◆ **Data section**:
--------------------

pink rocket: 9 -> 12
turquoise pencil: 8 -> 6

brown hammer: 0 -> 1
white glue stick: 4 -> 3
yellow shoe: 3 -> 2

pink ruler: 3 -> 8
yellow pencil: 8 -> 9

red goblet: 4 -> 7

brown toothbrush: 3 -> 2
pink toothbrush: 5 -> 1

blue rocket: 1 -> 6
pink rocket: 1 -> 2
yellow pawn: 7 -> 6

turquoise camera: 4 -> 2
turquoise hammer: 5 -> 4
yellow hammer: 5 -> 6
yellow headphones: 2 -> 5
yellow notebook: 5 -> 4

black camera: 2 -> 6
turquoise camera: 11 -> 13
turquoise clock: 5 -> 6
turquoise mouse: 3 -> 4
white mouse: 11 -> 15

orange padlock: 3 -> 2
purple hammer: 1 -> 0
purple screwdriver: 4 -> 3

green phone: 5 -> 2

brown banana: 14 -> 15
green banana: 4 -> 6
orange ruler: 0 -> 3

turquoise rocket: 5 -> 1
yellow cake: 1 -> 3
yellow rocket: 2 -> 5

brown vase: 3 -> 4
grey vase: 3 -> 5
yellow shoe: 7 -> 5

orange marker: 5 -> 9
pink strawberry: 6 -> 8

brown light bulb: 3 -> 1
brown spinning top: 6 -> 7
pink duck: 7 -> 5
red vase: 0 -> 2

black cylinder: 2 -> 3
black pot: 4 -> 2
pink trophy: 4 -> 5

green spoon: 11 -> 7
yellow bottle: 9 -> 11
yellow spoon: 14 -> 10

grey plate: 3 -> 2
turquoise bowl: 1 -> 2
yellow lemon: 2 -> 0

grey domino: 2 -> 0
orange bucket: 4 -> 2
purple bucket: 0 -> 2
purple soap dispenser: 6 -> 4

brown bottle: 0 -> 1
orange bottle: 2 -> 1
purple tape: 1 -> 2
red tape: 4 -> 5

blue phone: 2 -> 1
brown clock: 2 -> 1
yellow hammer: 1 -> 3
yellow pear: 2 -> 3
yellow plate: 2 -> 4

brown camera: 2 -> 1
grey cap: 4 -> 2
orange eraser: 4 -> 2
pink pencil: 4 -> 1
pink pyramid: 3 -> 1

--------------------

◆ **Assignment**: Please go through the data above and copy every line that has the word "hammer".

◆ **Exercise answer**:
brown hammer: 0 -> 1
turquoise hammer: 5 -> 4
yellow hammer: 5 -> 6
purple hammer: 1 -> 0
yellow hammer: 1 -> 3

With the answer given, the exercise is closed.